What the task asks:
Exclude the pictures from your copy, and reproduce each entry below verbatim.

··· Material provided ···

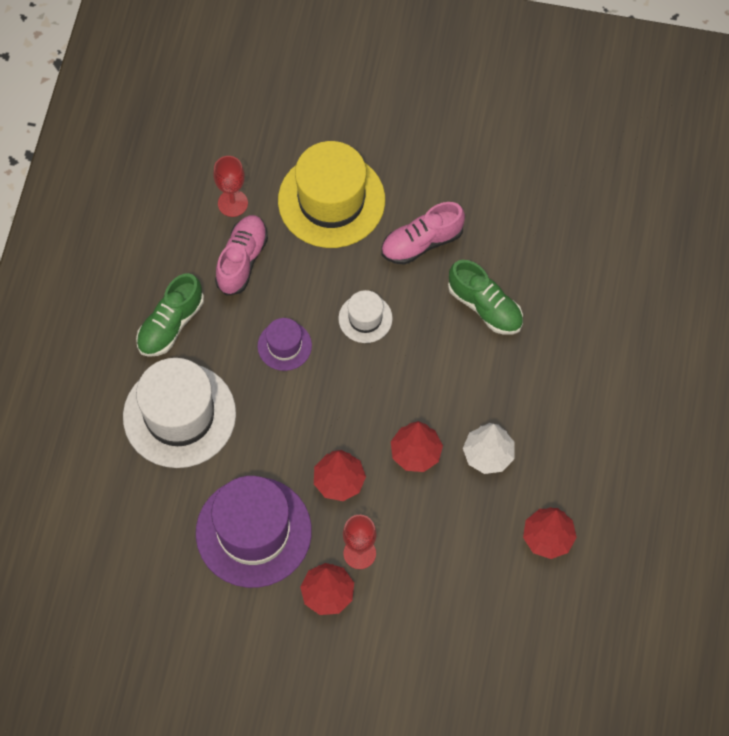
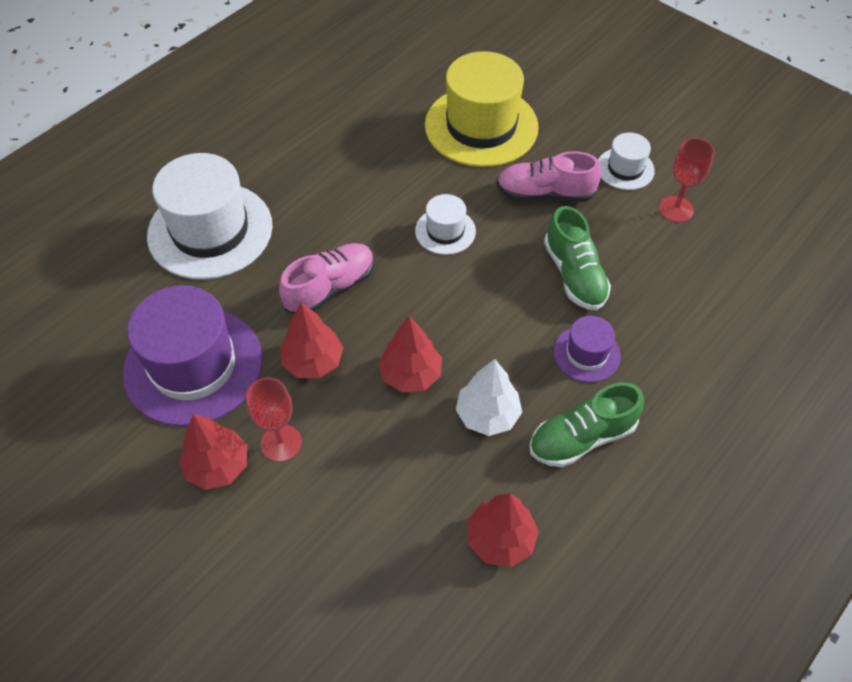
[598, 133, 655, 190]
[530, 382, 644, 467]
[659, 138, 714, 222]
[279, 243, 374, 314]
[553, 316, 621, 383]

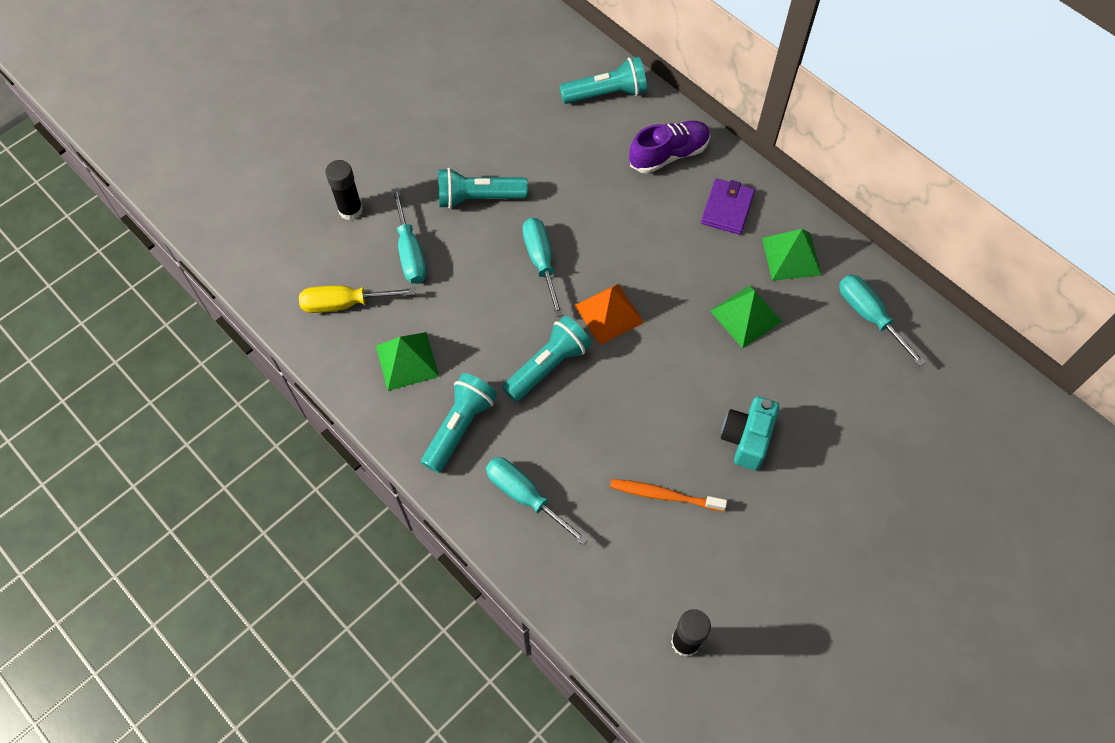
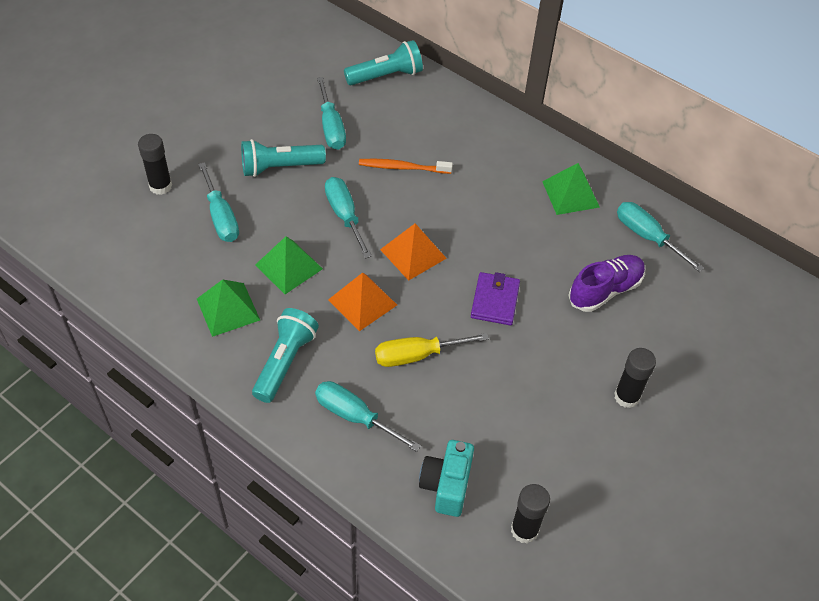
[317, 77, 346, 150]
[614, 348, 656, 408]
[375, 333, 489, 367]
[359, 159, 453, 174]
[568, 255, 645, 312]
[471, 272, 520, 325]
[255, 236, 323, 294]
[419, 440, 474, 517]
[328, 272, 397, 331]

···

Reply to the task:
[598, 133, 655, 190]
[530, 382, 644, 467]
[659, 138, 714, 222]
[279, 243, 374, 314]
[553, 316, 621, 383]

[317, 77, 346, 150]
[614, 348, 656, 408]
[375, 333, 489, 367]
[359, 159, 453, 174]
[568, 255, 645, 312]
[471, 272, 520, 325]
[255, 236, 323, 294]
[419, 440, 474, 517]
[328, 272, 397, 331]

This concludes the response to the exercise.